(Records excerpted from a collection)

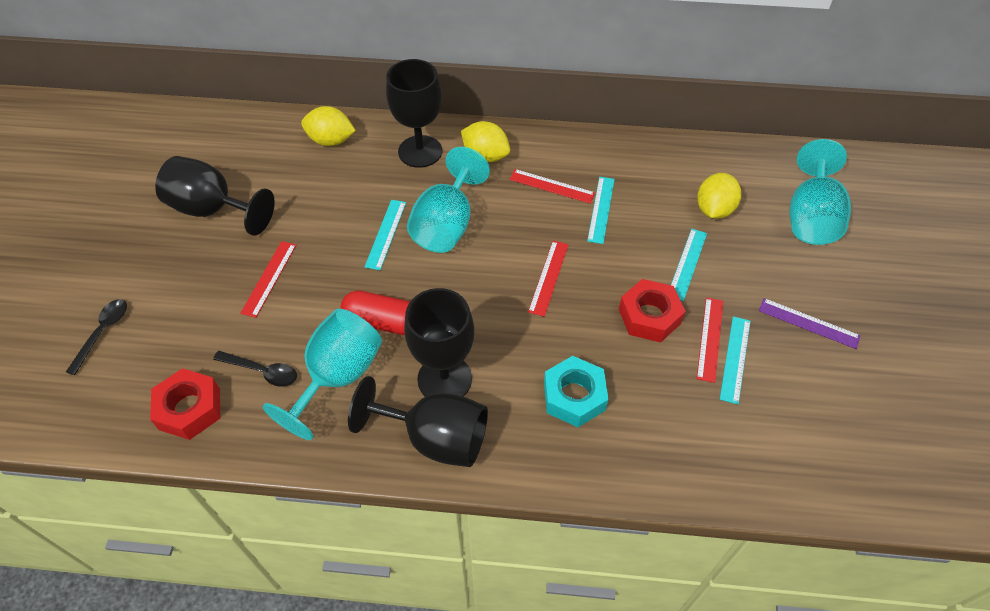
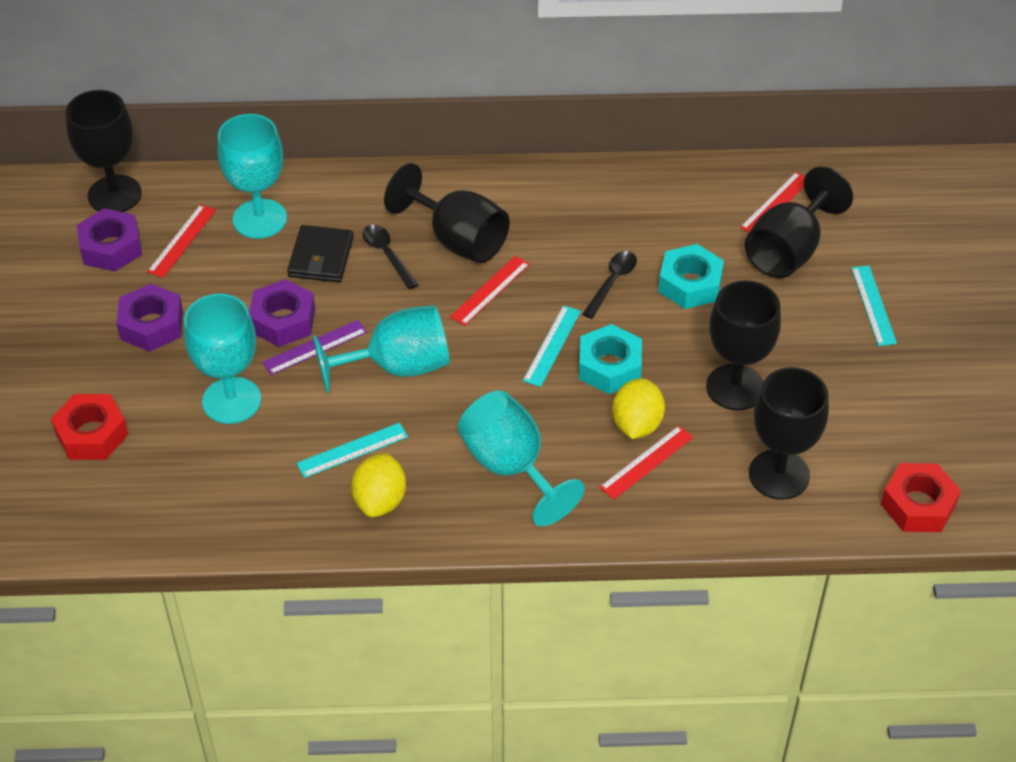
black goblet: 4 -> 5
black wallet: 0 -> 1
purple nut: 0 -> 3
red capsule: 1 -> 0
turquoise goblet: 3 -> 4
turquoise nut: 1 -> 2
turquoise ruler: 4 -> 3
yellow lemon: 3 -> 2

Task description: In the entries above, find each line with the word "turquoise" and return it.

Solved exercise:
turquoise goblet: 3 -> 4
turquoise nut: 1 -> 2
turquoise ruler: 4 -> 3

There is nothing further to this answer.